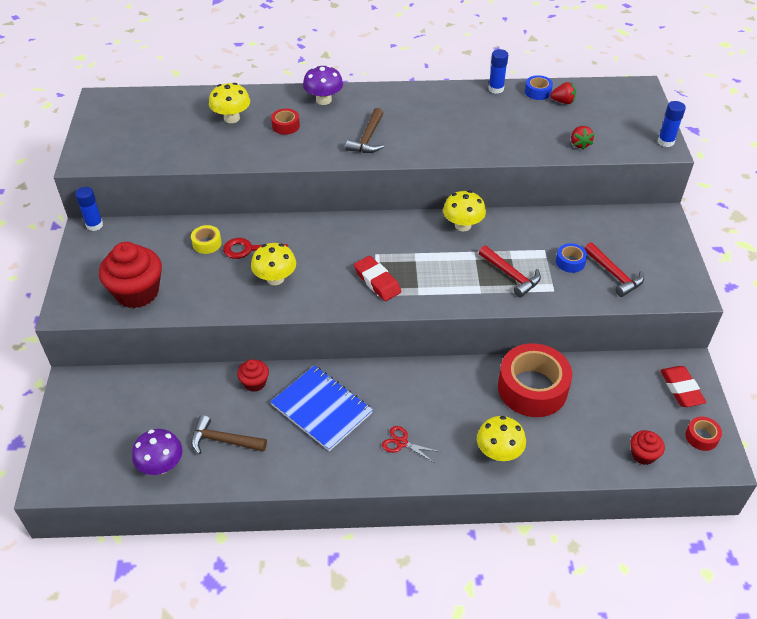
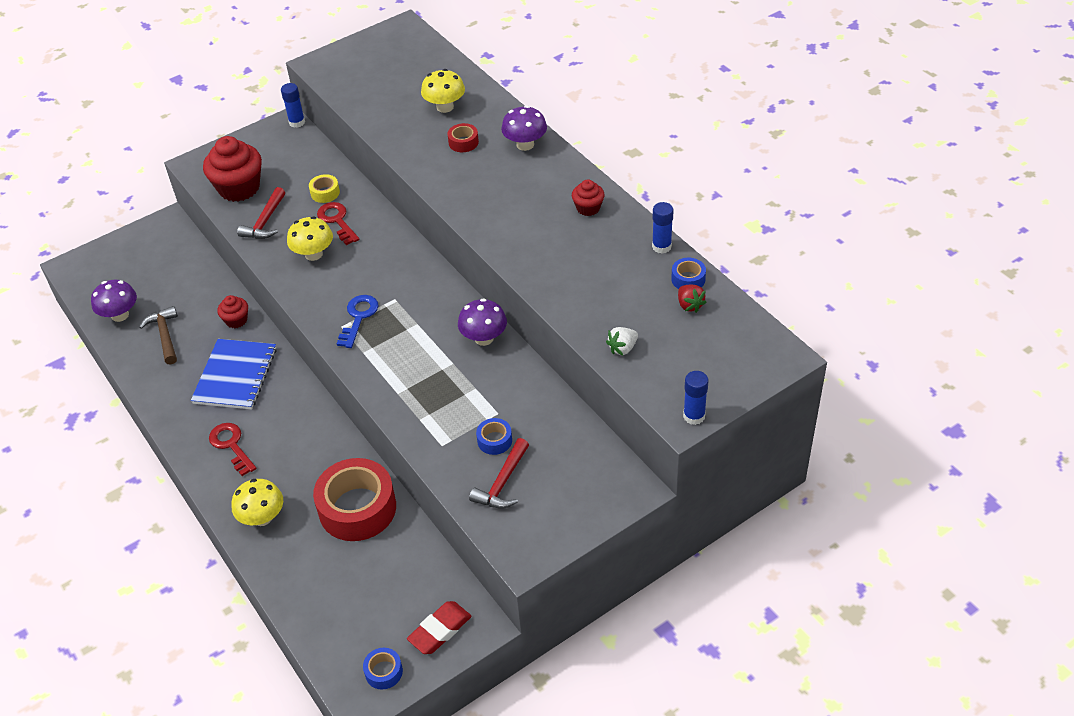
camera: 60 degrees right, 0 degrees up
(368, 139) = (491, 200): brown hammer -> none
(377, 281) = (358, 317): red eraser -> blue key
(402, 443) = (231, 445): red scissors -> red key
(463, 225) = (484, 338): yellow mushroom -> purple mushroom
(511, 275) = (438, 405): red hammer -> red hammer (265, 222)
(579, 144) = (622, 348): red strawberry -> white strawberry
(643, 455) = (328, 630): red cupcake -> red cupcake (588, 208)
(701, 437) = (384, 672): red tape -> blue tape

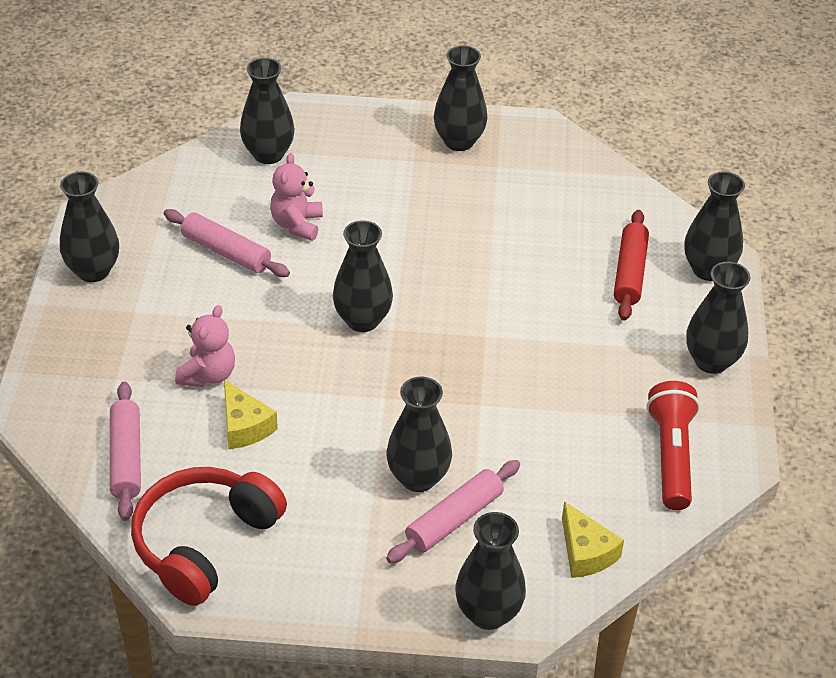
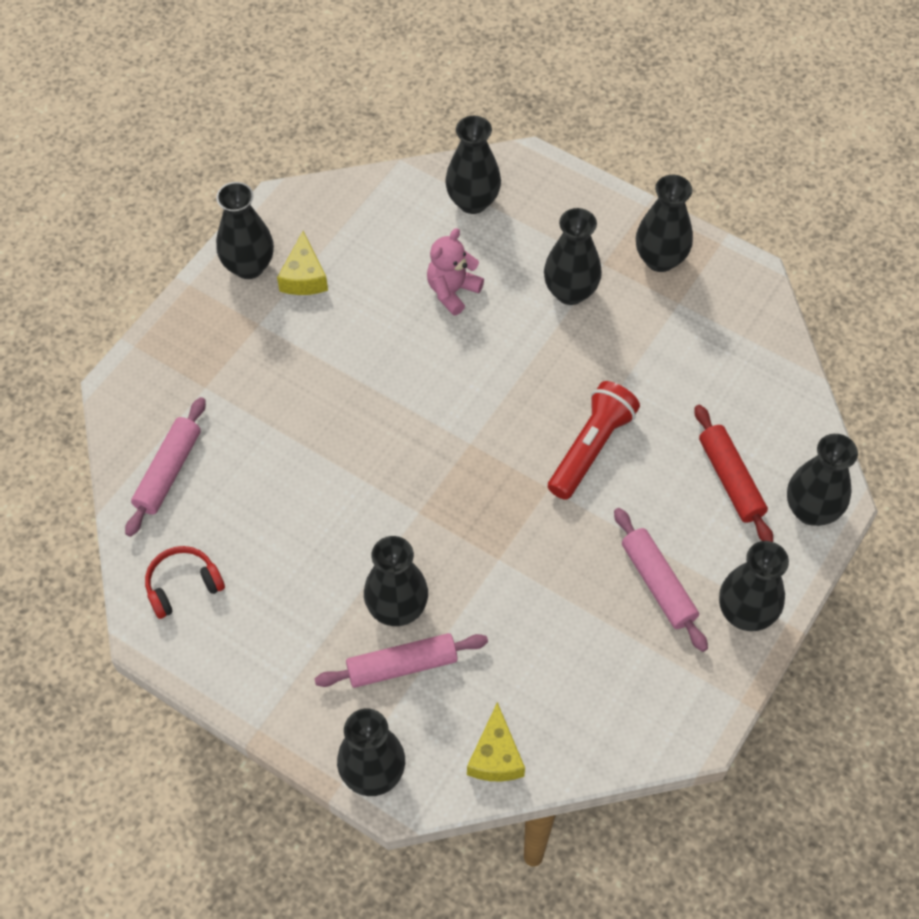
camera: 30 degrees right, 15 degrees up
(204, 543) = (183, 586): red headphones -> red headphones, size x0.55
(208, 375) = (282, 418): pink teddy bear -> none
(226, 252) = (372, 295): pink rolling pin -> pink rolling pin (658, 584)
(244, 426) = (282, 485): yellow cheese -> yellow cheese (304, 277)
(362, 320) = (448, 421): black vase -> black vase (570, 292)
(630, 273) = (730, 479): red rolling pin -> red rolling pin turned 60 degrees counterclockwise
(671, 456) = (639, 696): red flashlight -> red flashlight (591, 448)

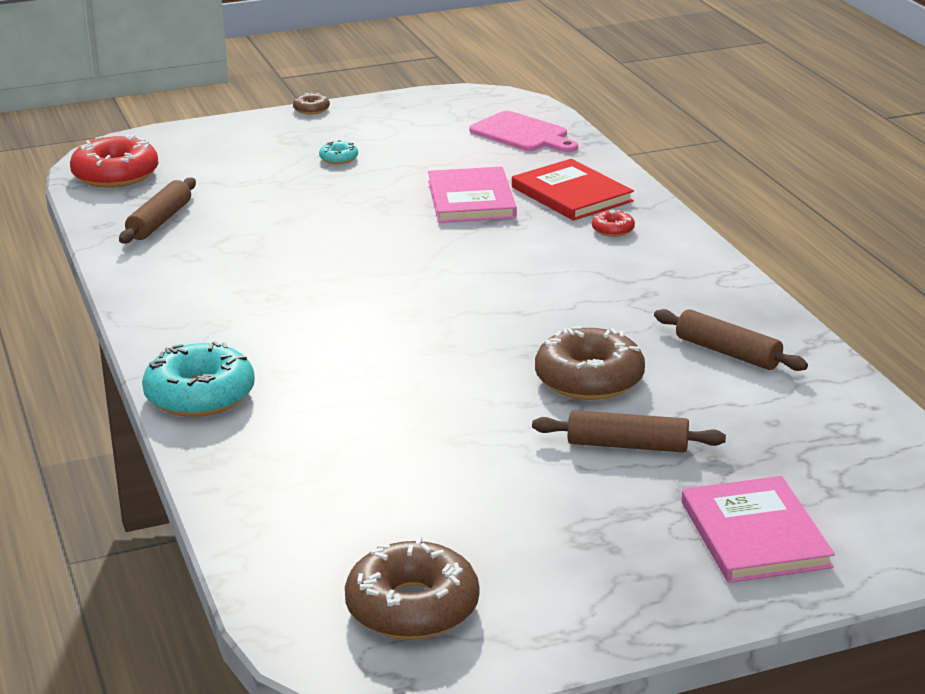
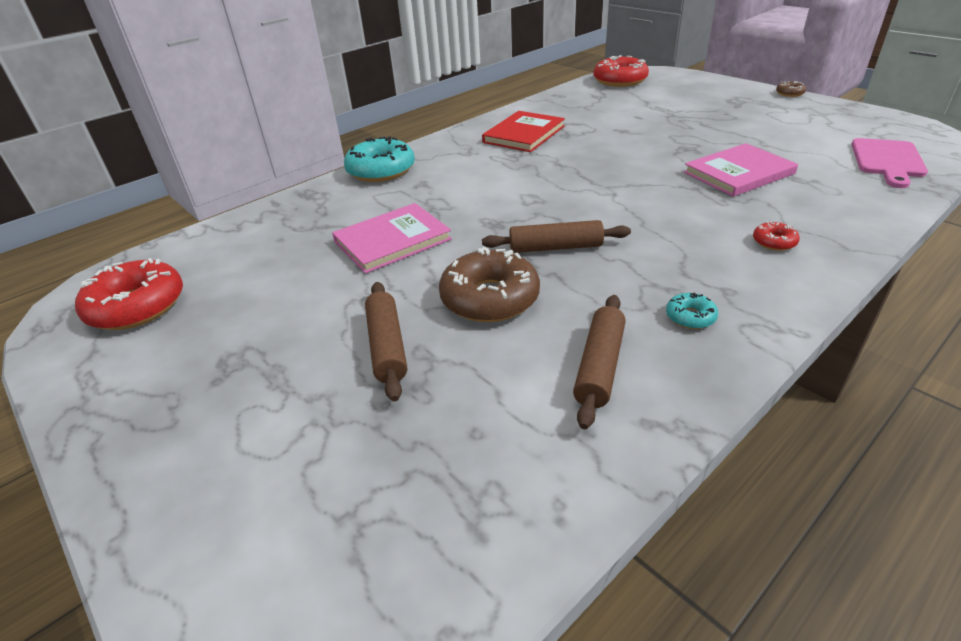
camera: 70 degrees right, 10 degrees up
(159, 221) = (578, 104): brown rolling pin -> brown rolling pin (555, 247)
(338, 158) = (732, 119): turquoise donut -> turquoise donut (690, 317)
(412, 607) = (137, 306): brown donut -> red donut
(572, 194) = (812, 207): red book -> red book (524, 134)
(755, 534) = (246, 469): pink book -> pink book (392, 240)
--
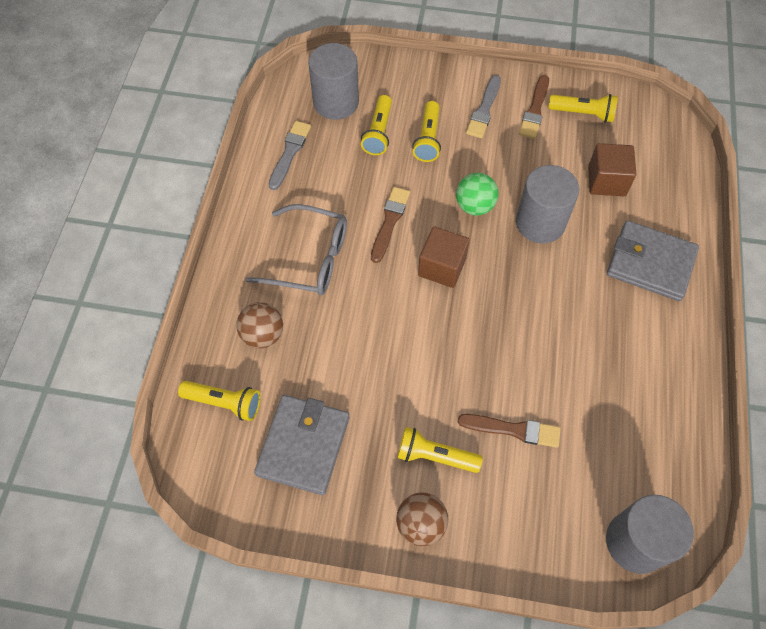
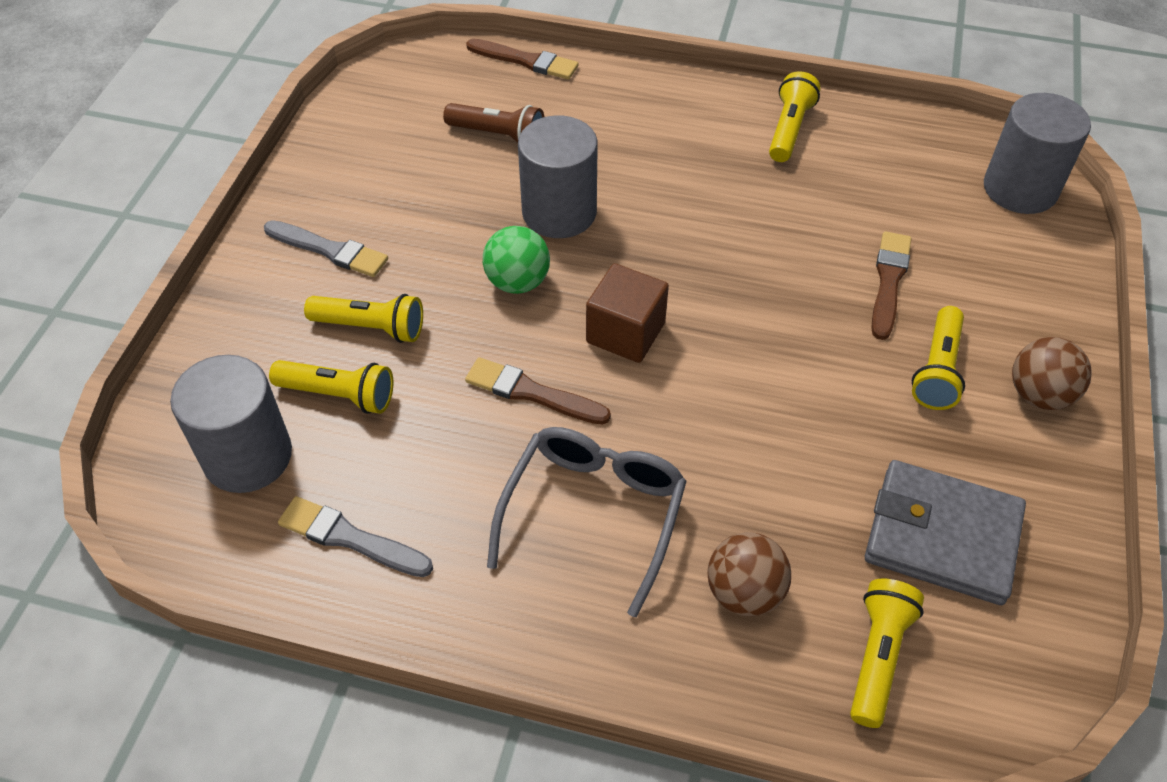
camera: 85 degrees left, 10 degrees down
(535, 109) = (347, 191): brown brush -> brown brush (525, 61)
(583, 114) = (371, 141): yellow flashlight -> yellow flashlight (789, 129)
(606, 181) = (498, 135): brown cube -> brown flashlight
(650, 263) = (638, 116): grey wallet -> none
...
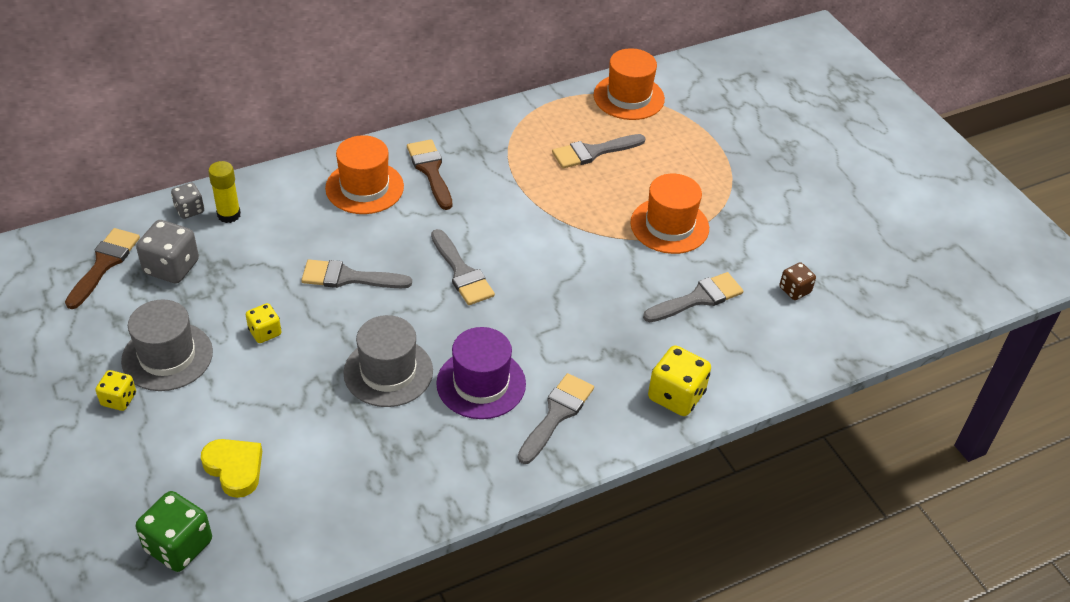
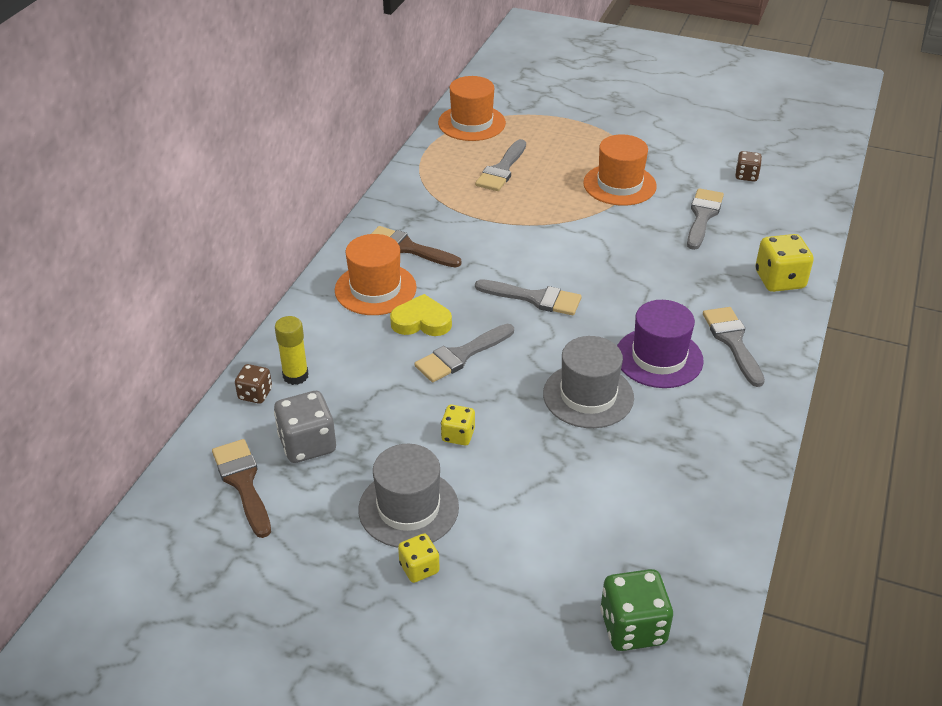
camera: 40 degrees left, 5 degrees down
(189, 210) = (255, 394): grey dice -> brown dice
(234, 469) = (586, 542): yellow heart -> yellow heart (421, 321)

• YOUR ASSIGNMENT
When a line in the data contains the string "pink", copy that line.

• ANSWER AREA
(208, 375) = (282, 418): pink teddy bear -> none
(226, 252) = (372, 295): pink rolling pin -> pink rolling pin (658, 584)
(755, 534) = (246, 469): pink book -> pink book (392, 240)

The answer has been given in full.